### Task description
From the line containing "purple flashlight: 1 -> 3" down to the final line of the entries below, quote every line verbatim. Exclude pictures.

### Records from a dataset
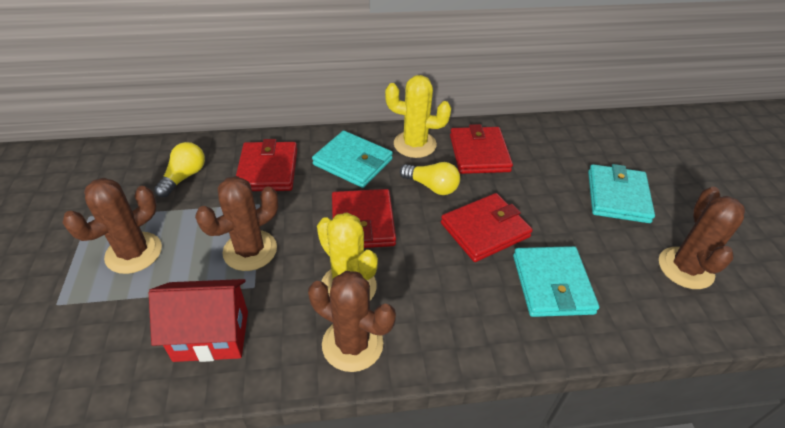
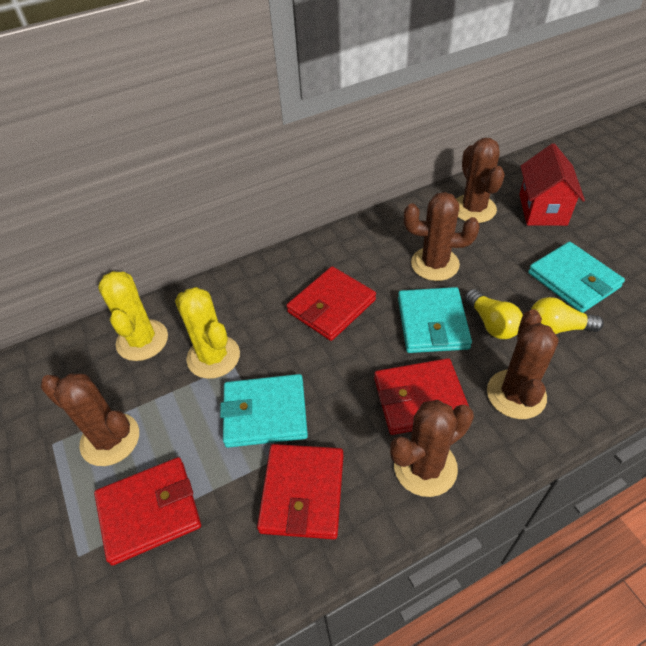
brown cactus: 4 -> 5

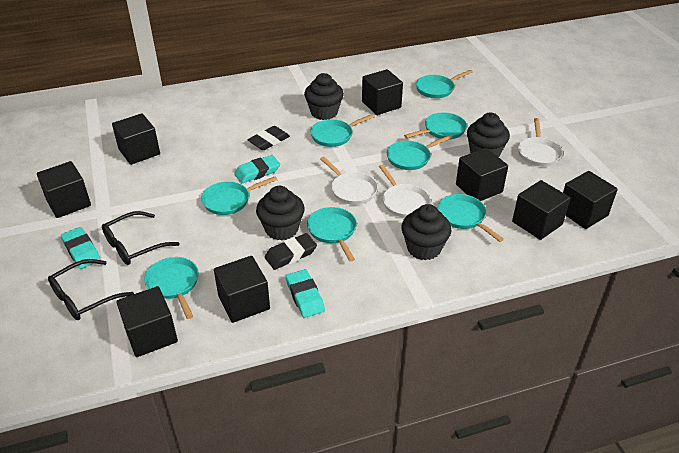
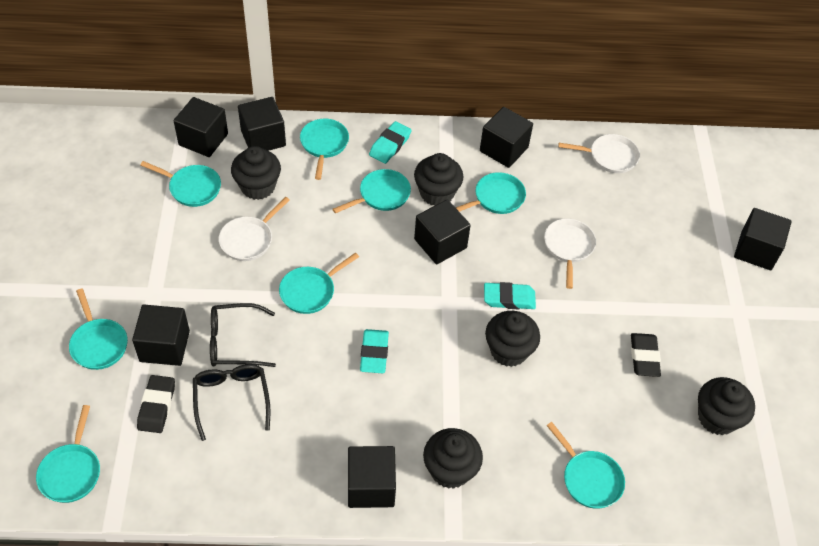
black cube: 8 -> 7
black cupcake: 4 -> 5

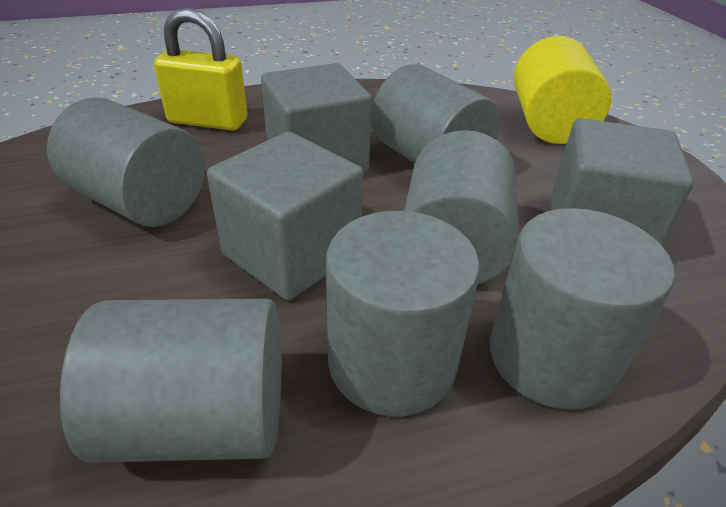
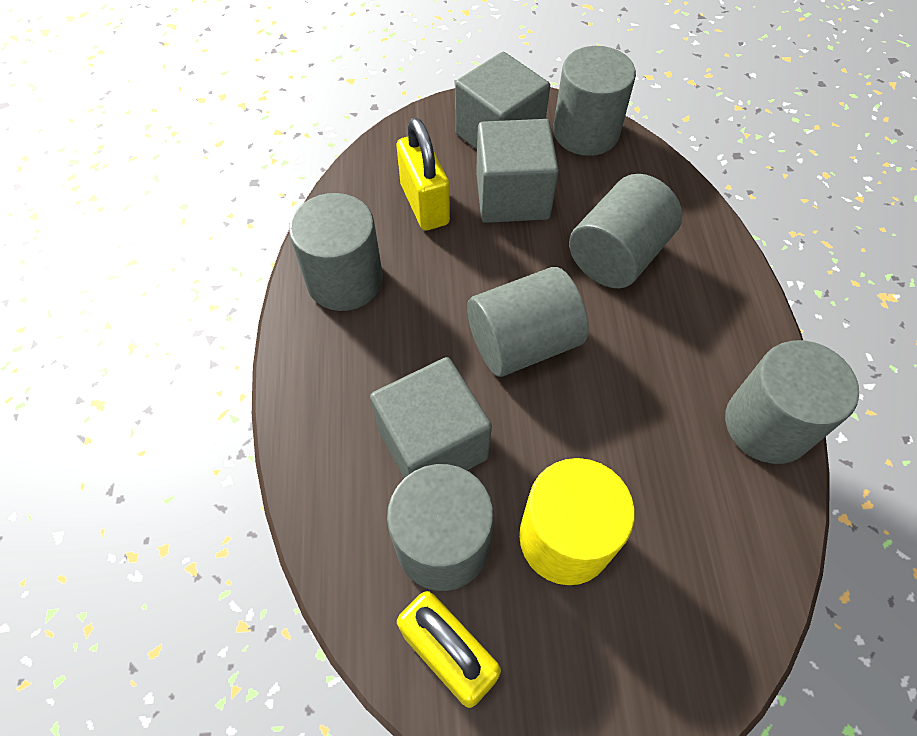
yellow padlock: 1 -> 2

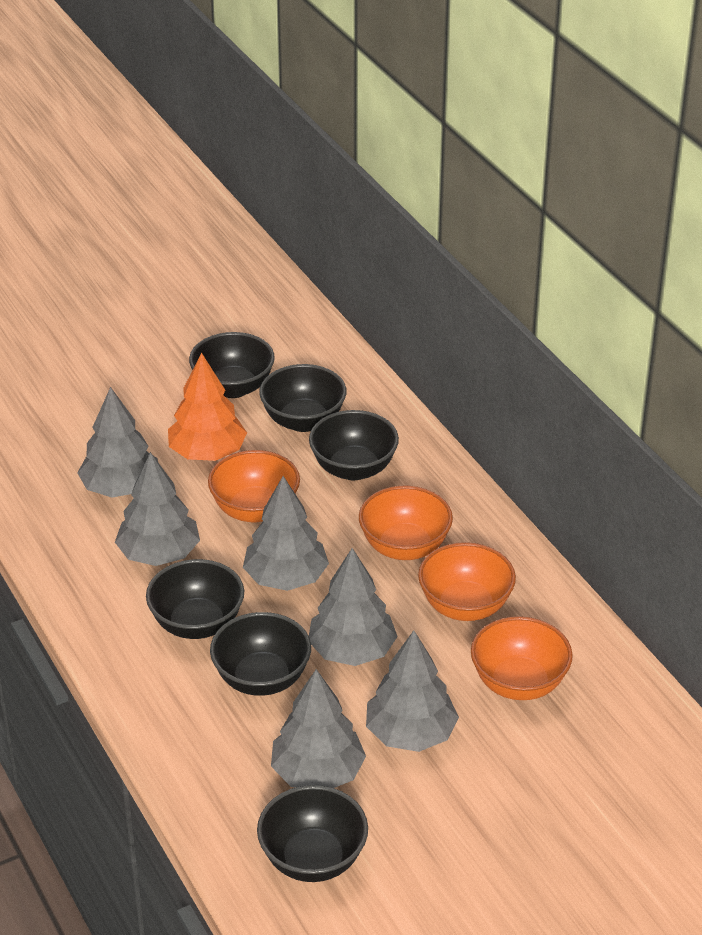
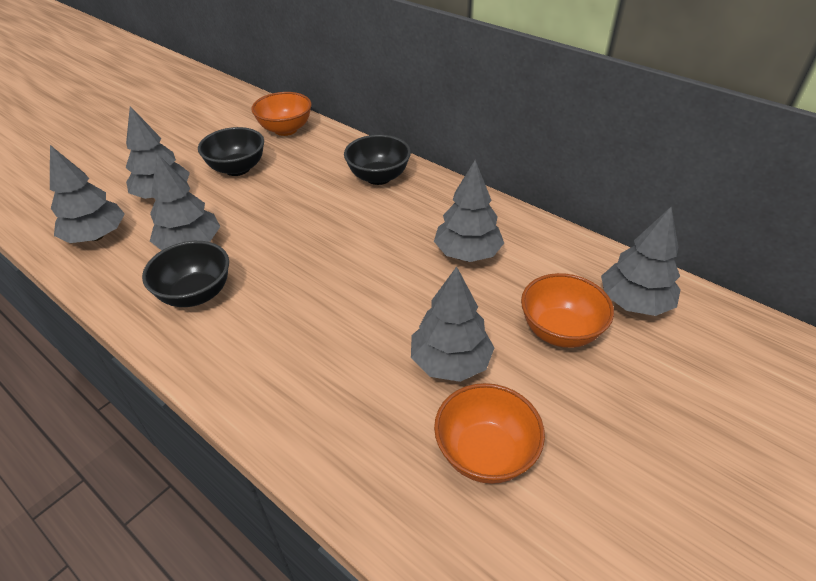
black bowl: 6 -> 3
orange bowl: 4 -> 3
orange tree: 1 -> 0

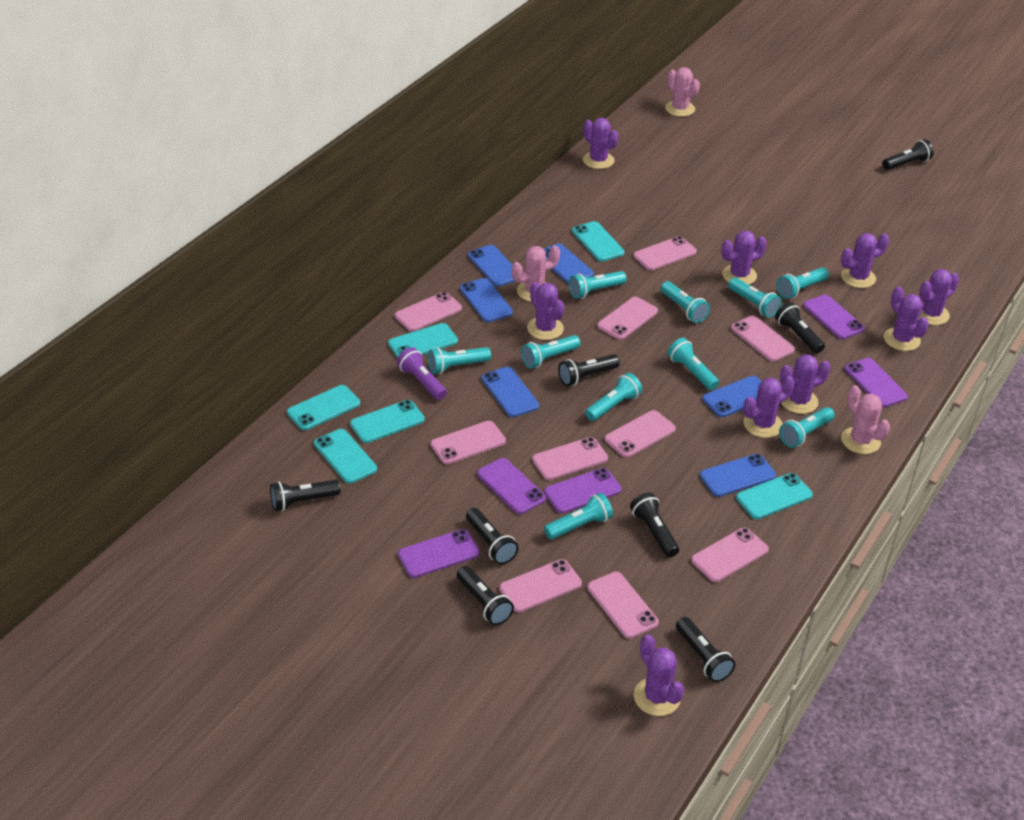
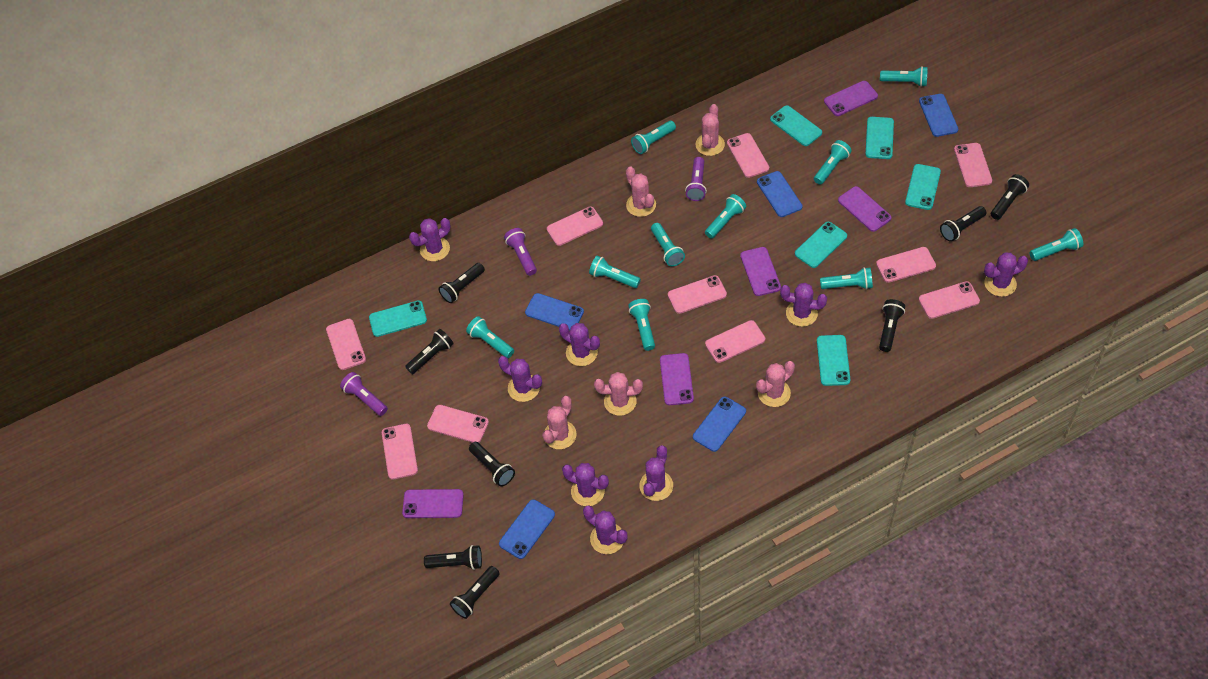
blue phone: 6 -> 5
pink cactus: 3 -> 5
purple cactus: 9 -> 8
purple flashlight: 1 -> 3

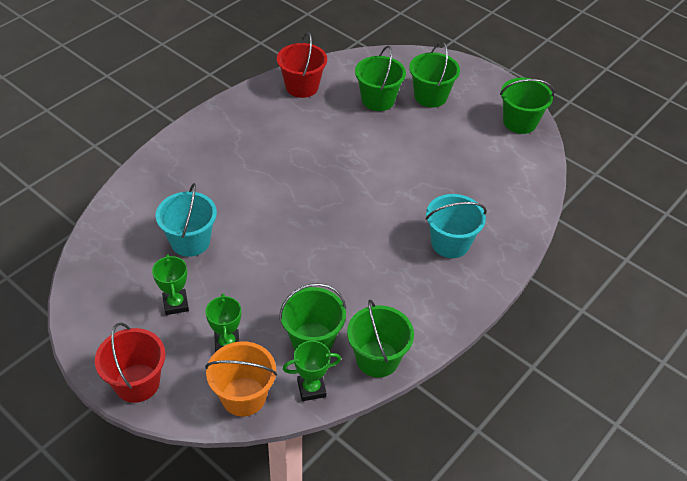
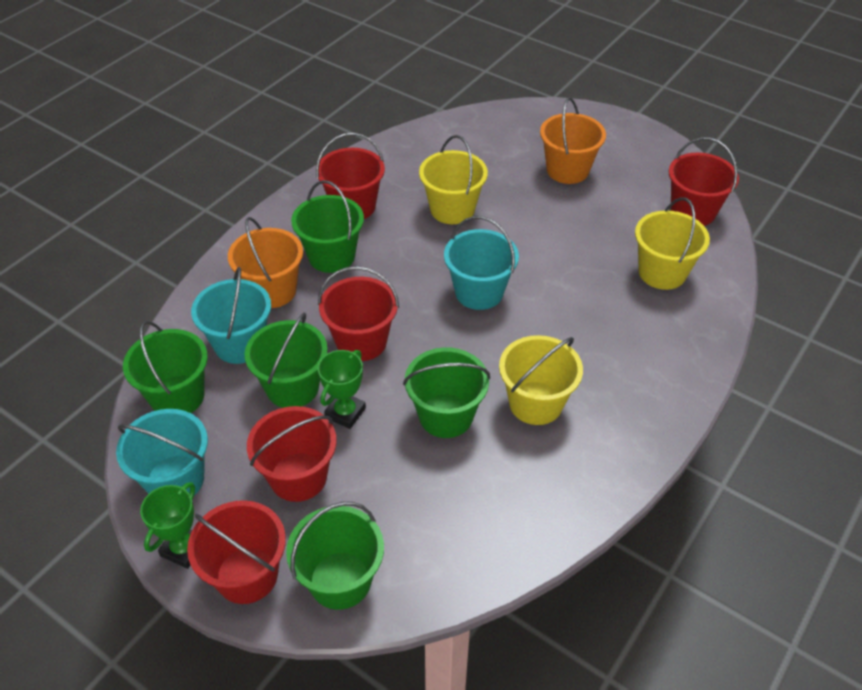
green trophy: 3 -> 2
orange bucket: 1 -> 2
red bucket: 2 -> 5
turquoise bucket: 2 -> 3
yellow bucket: 0 -> 3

### Output
purple flashlight: 1 -> 3

green trophy: 3 -> 2
orange bucket: 1 -> 2
red bucket: 2 -> 5
turquoise bucket: 2 -> 3
yellow bucket: 0 -> 3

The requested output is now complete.